--- Data to process ---
--

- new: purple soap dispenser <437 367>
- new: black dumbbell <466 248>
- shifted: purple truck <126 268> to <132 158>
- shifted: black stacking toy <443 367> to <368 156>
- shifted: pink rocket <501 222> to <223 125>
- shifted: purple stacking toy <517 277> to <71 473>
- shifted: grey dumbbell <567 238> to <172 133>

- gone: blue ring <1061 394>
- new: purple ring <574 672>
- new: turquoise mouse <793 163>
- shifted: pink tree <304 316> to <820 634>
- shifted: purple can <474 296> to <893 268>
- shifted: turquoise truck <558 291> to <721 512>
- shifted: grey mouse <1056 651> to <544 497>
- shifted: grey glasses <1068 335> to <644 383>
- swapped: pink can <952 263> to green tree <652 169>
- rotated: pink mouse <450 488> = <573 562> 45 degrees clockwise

--

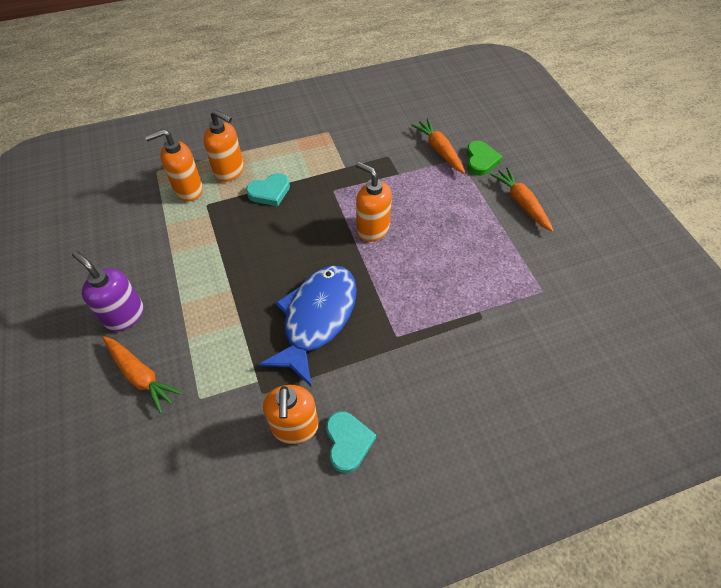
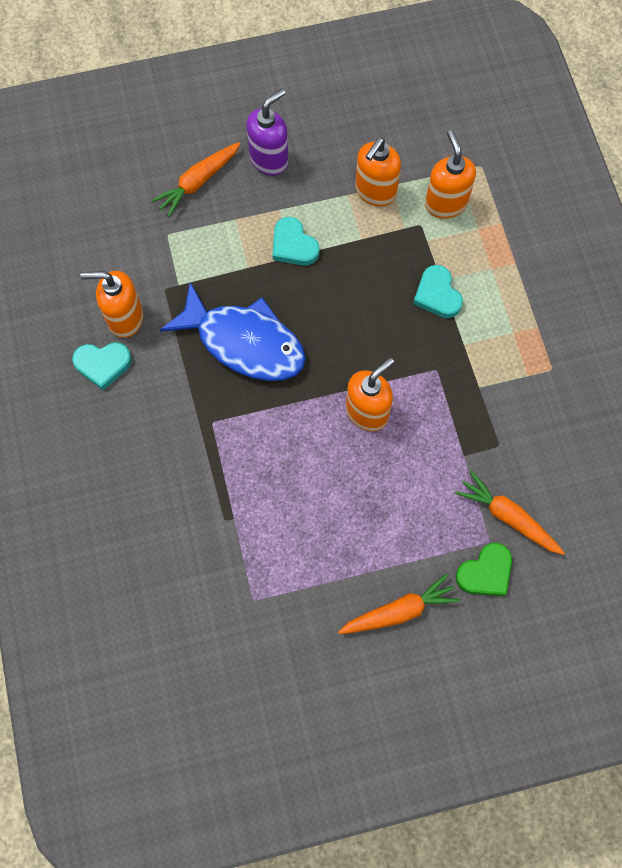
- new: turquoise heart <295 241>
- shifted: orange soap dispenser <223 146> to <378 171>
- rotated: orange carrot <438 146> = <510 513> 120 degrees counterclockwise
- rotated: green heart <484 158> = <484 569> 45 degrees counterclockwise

--

--- What you will do ---
Please, from the entries above, set down exactly the lines from the one containing "- new: purple soap dispenser <437 367>" through the one containing "- shifted: purple stacking", and only those.

--- Your solution ---
- new: purple soap dispenser <437 367>
- new: black dumbbell <466 248>
- shifted: purple truck <126 268> to <132 158>
- shifted: black stacking toy <443 367> to <368 156>
- shifted: pink rocket <501 222> to <223 125>
- shifted: purple stacking toy <517 277> to <71 473>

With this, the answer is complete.